EXERCISE DESCRIPTION:
Repeat all of the records word for word, but skip any picture.

Source records:
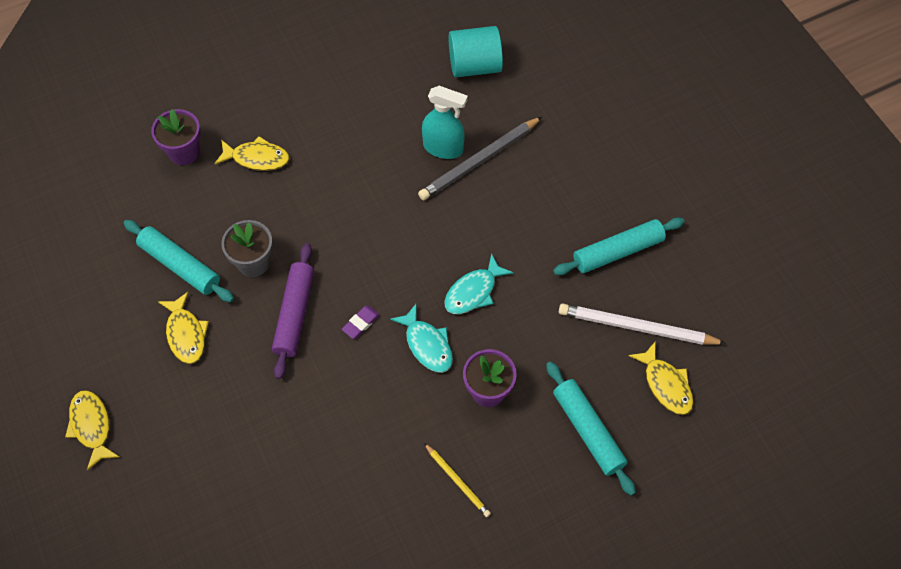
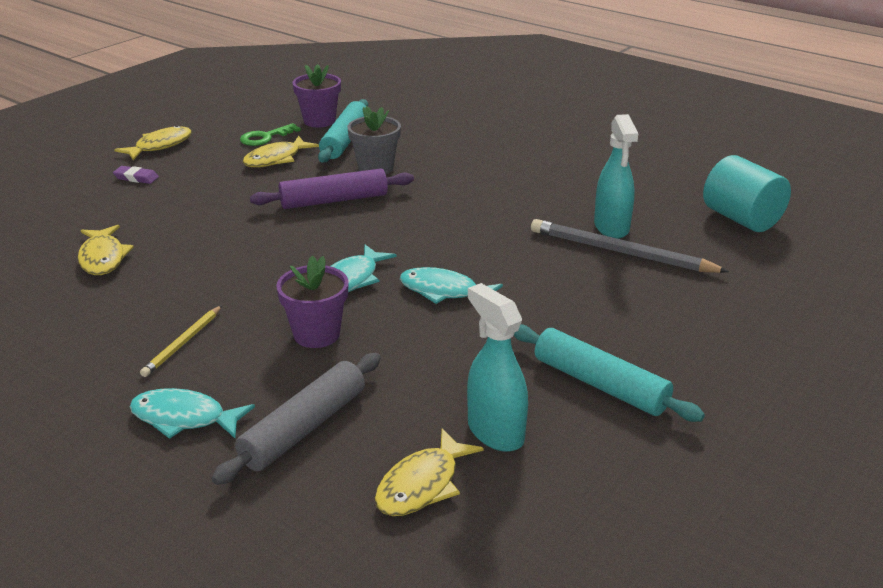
camera: 65 degrees right, 30 degrees down
(131, 329) = (265, 137): none -> green key
(184, 152) = (463, 114): purple flower pot -> purple flower pot (319, 121)
(257, 158) = (490, 142): yellow fish -> yellow fish (103, 258)
(360, 323) = (349, 235): purple eraser -> purple eraser (136, 178)
(547, 499) = (184, 418): none -> turquoise fish
(588, 431) = (304, 428): turquoise rolling pin -> grey rolling pin
(636, 327) = (495, 432): white pencil -> turquoise spray bottle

TASK OUTPUT:
camera: 65 degrees right, 30 degrees down
(131, 329) = (265, 137): none -> green key
(184, 152) = (463, 114): purple flower pot -> purple flower pot (319, 121)
(257, 158) = (490, 142): yellow fish -> yellow fish (103, 258)
(360, 323) = (349, 235): purple eraser -> purple eraser (136, 178)
(547, 499) = (184, 418): none -> turquoise fish
(588, 431) = (304, 428): turquoise rolling pin -> grey rolling pin
(636, 327) = (495, 432): white pencil -> turquoise spray bottle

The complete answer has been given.